▶ _WHAT TO PRODUCE_
Find the line that contains "U21: NAND (in" in the entries below. Restate it and every line after it, word for word, with no pictures.
┄┄┄┄┄┄┄┄┄┄┄┄┄┄┄┄┄┄┄┄
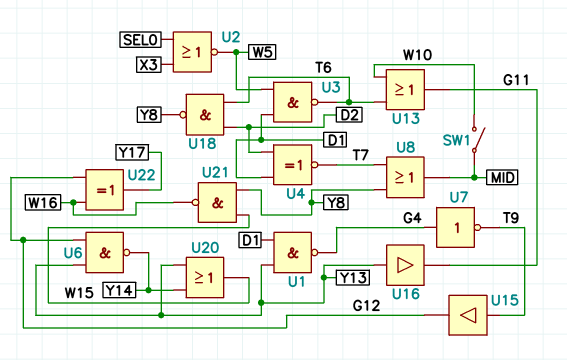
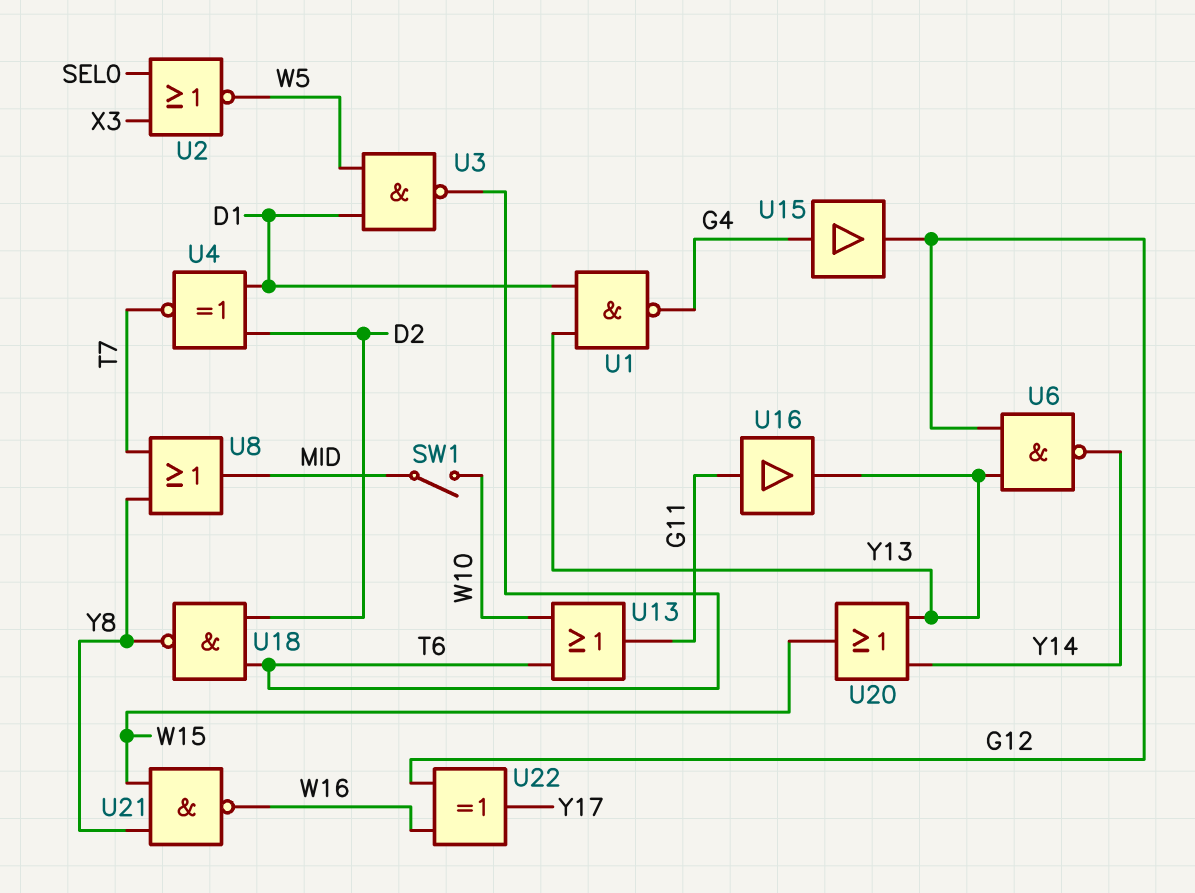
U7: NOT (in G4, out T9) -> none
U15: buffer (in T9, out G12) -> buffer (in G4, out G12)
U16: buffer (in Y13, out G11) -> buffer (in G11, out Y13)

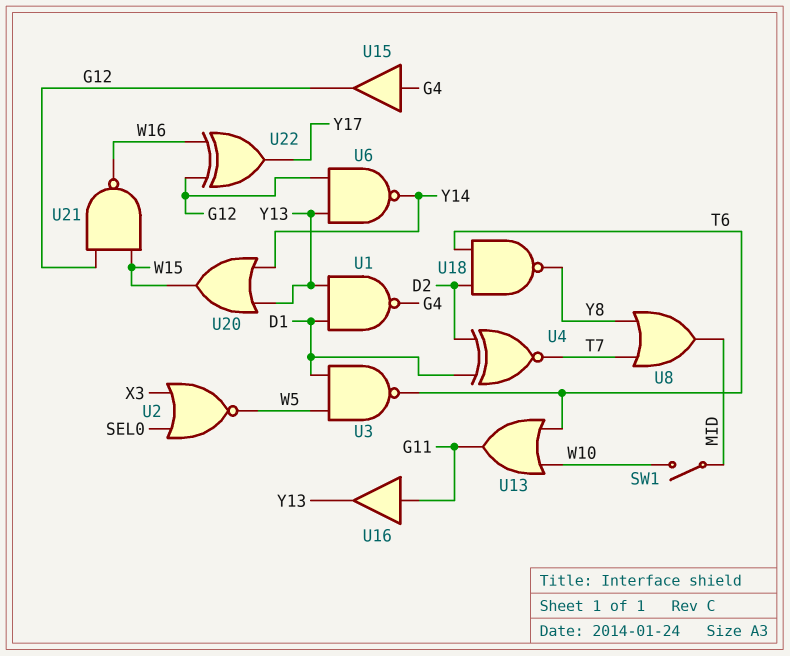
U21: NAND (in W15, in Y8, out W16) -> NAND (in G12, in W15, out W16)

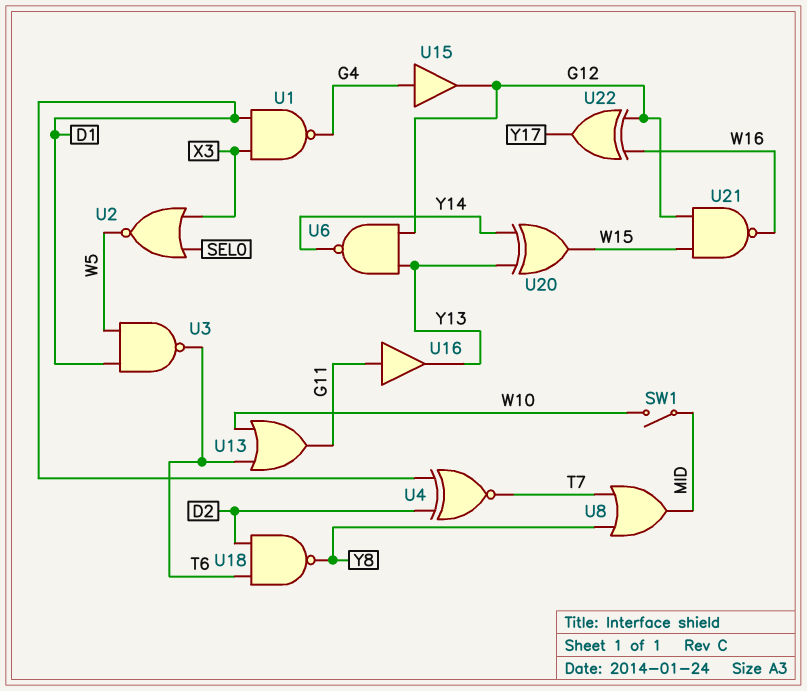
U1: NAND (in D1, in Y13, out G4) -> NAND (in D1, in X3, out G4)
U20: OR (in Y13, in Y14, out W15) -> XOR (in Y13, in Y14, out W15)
┄┄┄┄┄┄┄┄┄┄┄┄┄┄┄┄┄┄┄┄
▶ _ANSWER_
U21: NAND (in W15, in Y8, out W16) -> NAND (in G12, in W15, out W16)

U1: NAND (in D1, in Y13, out G4) -> NAND (in D1, in X3, out G4)
U20: OR (in Y13, in Y14, out W15) -> XOR (in Y13, in Y14, out W15)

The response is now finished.